Your instructions> State how many lines in the data below contain the string "kern", and reply with the number alone.

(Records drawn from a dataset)

§

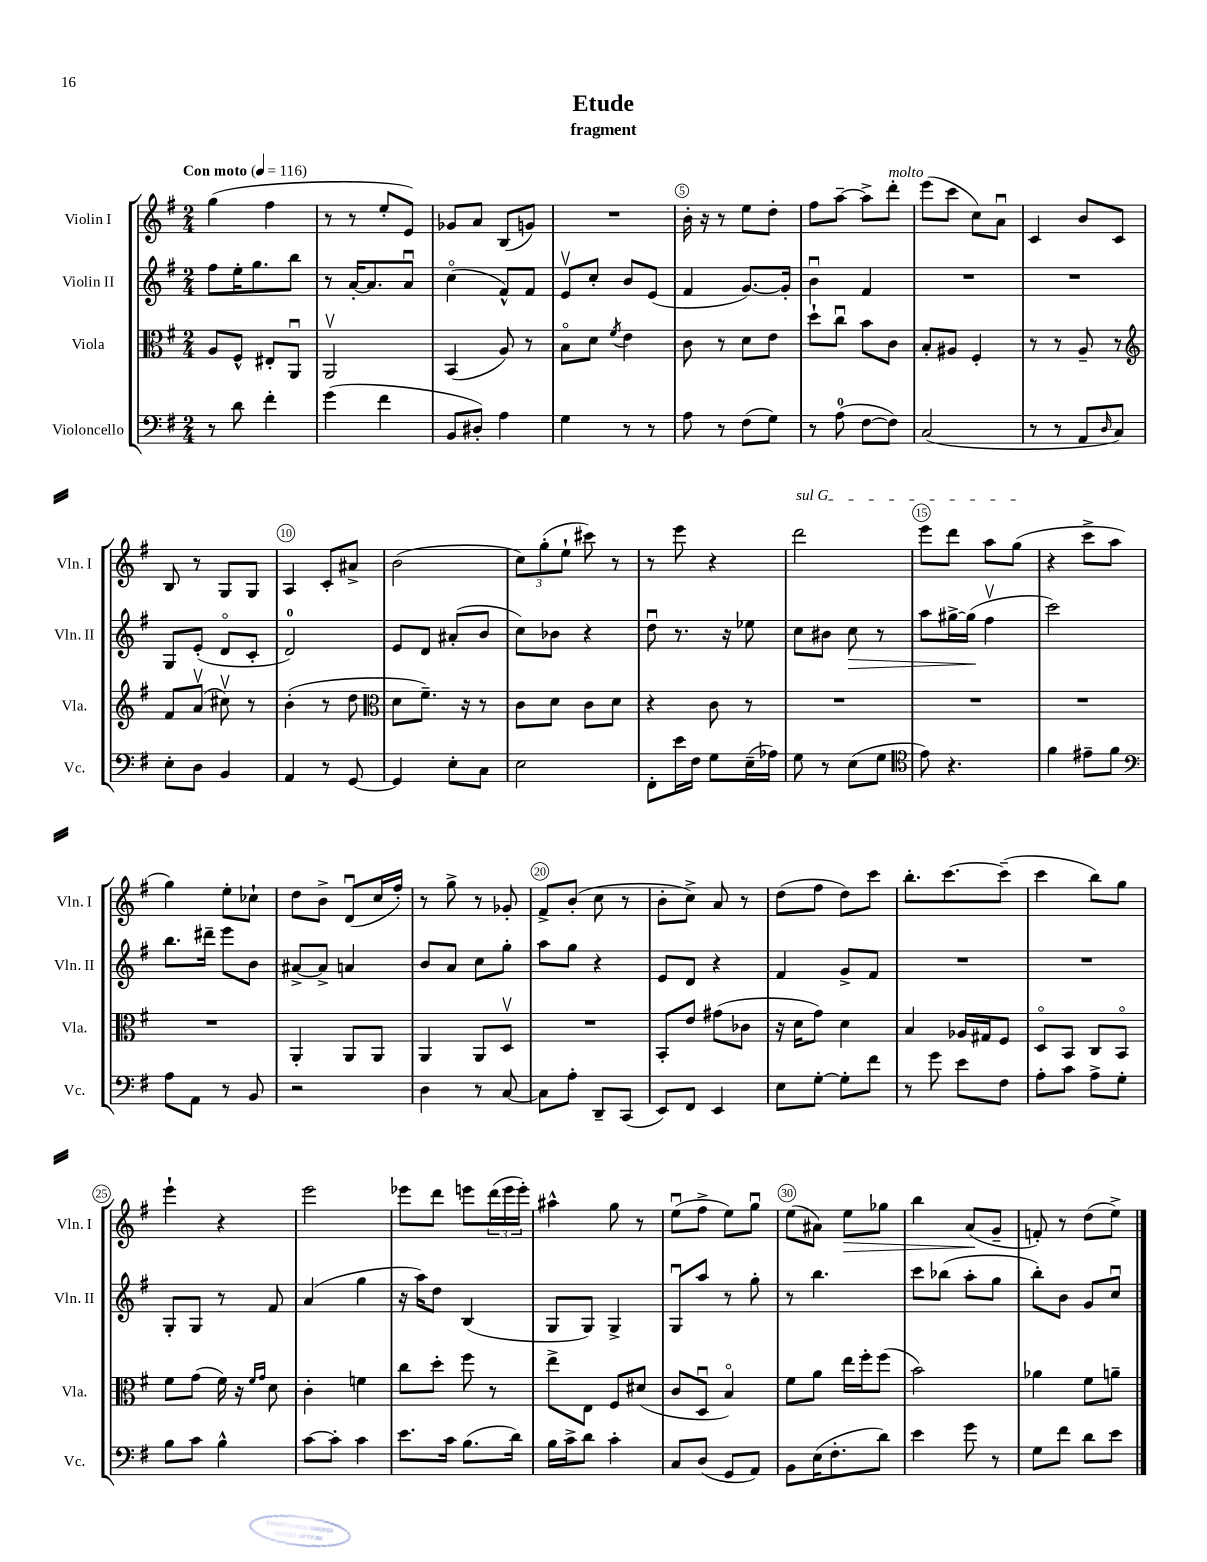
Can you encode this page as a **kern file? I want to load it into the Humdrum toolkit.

**kern	**kern	**kern	**dynam	**kern	**dynam
*part4	*part3	*part2	*part2	*part1	*part1
*staff4	*staff3	*staff2	*staff2	*staff1	*staff1
*I"Violoncello	*I"Viola	*I"Violin II	*	*I"Violin I	*
*I'Vc.	*I'Vla.	*I'Vln. II	*	*I'Vln. I	*
*clefF4	*clefC3	*clefG2	*	*clefG2	*
*k[f#]	*k[f#]	*k[f#]	*	*k[f#]	*
*M2/4	*M2/4	*M2/4	*	*M2/4	*
*MM116	*MM116	*MM116	*	*MM116	*
=1	=1	=1	=1	=1	=1
!	!	!	!	!LO:TX:a:B:t=Con moto	!
8r	8A/L	8ff#\L	.	(4gg\	.
8d\	8F#^^/J	16ee'\K	.	.	.
.	.	8.gg\	.	.	.
4f#'\	8E#X'/L	.	.	4ff#\	.
.	8AAu/J	8bb\J	.	.	.
=2	=2	=2	=2	=2	=2
(4g\	2AAv/	8r	.	8r	.
.	.	[16a'/KL	.	8r	.
.	.	8.a/]	.	.	.
4f#\	.	.	.	8ee'/L	.
.	.	8au/J	.	8e/J)	.
=3	=3	=3	=3	=3	=3
8BB/L	(4BB/	(4cc\	.	8g-X/L	.
8D#X'/J)	.	.	.	8a/J	.
4A\	8A/)	8f#^^/L)	.	(8B/L	.
.	8r	8f#/J	.	8gn/J)	.
=4	=4	=4	=4	=4	=4
4G\	8B\L	8ev/L	.	2r	.
.	8d\J	8cc'/J	.	.	.
.	8qf#/	.	.	.	.
8r	4e\	8b/L	.	.	.
8r	.	(8e/J	.	.	.
=5	=5	=5	=5	=5	=5
8A\	8c\	4f#/	.	16b'\	.
.	.	.	.	16r	.
8r	8r	.	.	8r	.
(8F#\L	8d\L	[8.g/L)	.	8ee\L	.
8G\J)	8e\J	.	.	8dd'\J	.
.	.	16g'/Jk]	.	.	.
=6	=6	=6	=6	=6	=6
8r	8dd`\L	4bu\	.	8ff#\L	.
(8A\	8ccu\J	.	.	[8aa~\J	.
[8F#\L	8b\L	4f#/	.	8aa^\L]	.
!	!	!	!	!LO:TX:a:i:t=molto	!
8F#\J])	8c\J	.	.	8ddd'\J	.
=7	=7	=7	=7	=7	=7
(2C/	8B'/L	2r	.	(8eee\L	.
.	8A#X/J	.	.	8ccc\J	.
.	4F#'/	.	.	8cc\L)	.
.	.	.	.	8au\J	.
=8	=8	=8	=8	=8	=8
8r	8r	2r	.	4c/	.
8r	8r	.	.	.	.
8AA/L	8A~/	.	.	8b/L	.
16qqD/	.	.	.	.	.
8C/J)	8r	.	.	8c/J	.
!!LO:LB:g=z
=9	=9	=9	=9	=9	=9
*	*clefG2	*	*	*	*
8E'\L	8f#/L	8G/L	.	8B/	.
8D\J	(8av/J	(8e'/J	.	8r	.
4BB/	8cc#Xv\)	8d/L	.	8G/L	.
.	8r	8c'/J	.	8G/J	.
=10	=10	=10	=10	=10	=10
4AA/	(4b'\	2d/)	.	4A/	.
8r	8r	.	.	8c'/L	.
[8GG/	8dd\	.	.	8a#X^/J	.
=11	=11	=11	=11	=11	=11
*	*clefC3	*	*	*	*
4GG/]	8d\L	8e/L	.	(2b\	.
.	8.f#~\J)	8d/J	.	.	.
8E'\L	.	(8a#X'/L	.	.	.
.	16r	.	.	.	.
8C\J	8r	8b/J	.	.	.
=12	=12	=12	=12	=12	=12
2E\	8c\L	8cc\L)	.	12cc\L)	.
.	.	.	.	(12gg'\	.
.	8d\J	8b-X\J	.	.	.
.	.	.	.	12ee`\J	.
.	8c\L	4r	.	8ccc#X\)	.
.	8d\J	.	.	8r	.
=13	=13	=13	=13	=13	=13
8FF#'\L	4r	8ddu\	.	8r	.
16e\L	.	8.r	.	8eee\	.
16F#\JJ	.	.	.	.	.
8G\L	8c\	.	.	4r	.
.	.	16r	.	.	.
(16E~\L	8r	8ee-X\	.	.	.
16A-X\JJ)	.	.	.	.	.
=14	=14	=14	=14	=14	=14
!	!	!	!	!LO:TX:a:i:t=sul G	!
8G\	2r	8cc\L	.	2ddd\	.
8r	.	8b#X\J	.	.	.
!	!	!	!LO:HP:b	!	!
(8E\L	.	8cc\	>	.	.
8G\J	.	8r	.	.	.
=15	=15	=15	=15	=15	=15
*clefC4	*	*	*	*	*
8e\)	2r	8aa\L	.	8eee\L	.
4.r	.	[16gg#X^\L	.	8ddd\J	.
.	.	(16gg#\JJ]	.	.	.
.	.	4ff#v\	]	8aa\L	.
.	.	.	.	(8gg\J	.
=16	=16	=16	=16	=16	=16
4f#\	2r	2ccc\)	.	4r	.
8e#X~\L	.	.	.	8ccc^\L	.
8f#\J	.	.	.	8aa\J	.
!!LO:LB:g=z
=17	=17	=17	=17	=17	=17
*clefF4	*	*	*	*	*
8A\L	2r	8.bb\L	.	4gg\)	.
8AA\J	.	.	.	.	.
.	.	16ddd#X~\Jk	.	.	.
8r	.	8eee\L	.	8ee'\L	.
8BB/	.	8b\J	.	8cc-X`\J	.
=18	=18	=18	=18	=18	=18
2r	4AA'/	[8a#X^/L	.	8dd\L	.
.	.	8a#^/J]	.	8b^\J	.
.	8AA/L	4an/	.	(8du/L	.
.	8AA/J	.	.	16cc/L	.
.	.	.	.	16ff#'/JJ)	.
=19	=19	=19	=19	=19	=19
4D\	4AA/	8b/L	.	8r	.
.	.	8a/J	.	8gg^\	.
8r	8AA/L	8cc\L	.	8r	.
[8C/	8Dv/J	8gg'\J	.	8g-X'/	.
=20	=20	=20	=20	=20	=20
8C\L]	2r	8aa\L	.	8f#^/L	.
8A'\J	.	8gg\J	.	(8b'/J	.
8DD~/L	.	4r	.	8cc\	.
(8CC/J	.	.	.	8r	.
=21	=21	=21	=21	=21	=21
8EE/L)	8BB'/L	8e/L	.	8b'\L	.
8FF#/J	8e/J	8d/J	.	8cc^\J)	.
4EE/	(8g#X\L	4r	.	8a/	.
.	8c-X\J	.	.	8r	.
=22	=22	=22	=22	=22	=22
8E\L	16r	4f#/	.	(8dd\L	.
.	16d\KL	.	.	.	.
[8G'\J	8g\J)	.	.	8ff#\J	.
8G'\L]	4d\	8g^/L	.	8dd\L)	.
8f#\J	.	8f#/J	.	8ccc\J	.
=23	=23	=23	=23	=23	=23
8r	4B/	2r	.	8.bb'\L	.
8g\	.	.	.	.	.
.	.	.	.	[8.ccc\	.
8e\L	16A-X/LL	.	.	.	.
.	16G#X/J	.	.	.	.
8F#\J	8F#/J	.	.	(8ccc~\J]	.
=24	=24	=24	=24	=24	=24
8A'\L	8D/L	2r	.	4ccc\	.
8c\J	8BB/J	.	.	.	.
8A^\L	8C/L	.	.	8bb\L)	.
8G'\J	8BB/J	.	.	8gg\J	.
!!LO:LB:g=z
=25	=25	=25	=25	=25	=25
8B\L	8f#\L	8G'/L	.	4eee`\	.
8c\J	(8g\J	8G/J	.	.	.
4B^^\	16f#\)	8r	.	4r	.
.	16r	.	.	.	.
.	16qqf#/LL	.	.	.	.
.	16qqg/JJ	.	.	.	.
.	8d\	8f#/	.	.	.
=26	=26	=26	=26	=26	=26
[8c\L	4c'\	(4a/	.	2eee\	.
8c'\J]	.	.	.	.	.
4c\	4fn\	4gg\	.	.	.
=27	=27	=27	=27	=27	=27
8.e\L	8cc\L	16r	.	8eee-X\L	.
.	.	16aa\KL)	.	.	.
.	8dd'\J	8dd\J	.	8ddd\J	.
16c\Jk	.	.	.	.	.
(8.B\L	8ff#\	(4B/	.	8eeen\L	.
.	8r	.	.	(24ddd\L	.
.	.	.	.	24eee\	.
16d\Jk)	.	.	.	.	.
.	.	.	.	24eee'\JJ)	.
=28	=28	=28	=28	=28	=28
16B\LL	8ee^\L	8G/L	.	4aa#X^^\	.
16c^\J	.	.	.	.	.
8d\J	8E\J	8G/J)	.	.	.
4c'\	8F#/L	4G^/	.	8gg\	.
.	(8d#X/J	.	.	8r	.
=29	=29	=29	=29	=29	=29
8C/L	8c/L	8Gu/L	.	(8eeu\L	.
(8D/J	8Du/J	8aa/J	.	8ff#^\J	.
8GG/L	4B/)	8r	.	8ee\L)	.
8AA/J)	.	8gg'\	.	8ggu\J	.
=30	=30	=30	=30	=30	=30
8BB\L	8f#\L	8r	.	(8ee\L	.
(16E\K	8a\J	4.bb\	.	8a#X\J)	.
8.F#'\	.	.	.	.	.
!	!	!	!	!	!LO:HP:b
.	16ee\LL	.	.	8ee\L	>
.	16ff#'\J	.	.	.	.
8d\J)	(8ff#\J	.	.	8gg-X\J	.
=31	=31	=31	=31	=31	=31
4e\	2b\)	8ccc\L	.	4bb\	.
.	.	(8bb-X\J	.	.	.
8g\	.	8aa'\L	.	(8a/L	.
8r	.	8gg\J	.	8g~/J	]
=32	=32	=32	=32	=32	=32
8G\L	4a-X\	8bb'\L)	.	8fn'/)	.
8f#\J	.	8b\J	.	8r	.
8d\L	8f#\L	8g/L	.	(8dd\L	.
8e\J	8an~\J	8ccu/J	.	8ee^\J)	.
==	==	==	==	==	==
*-	*-	*-	*-	*-	*-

§

The solution> 2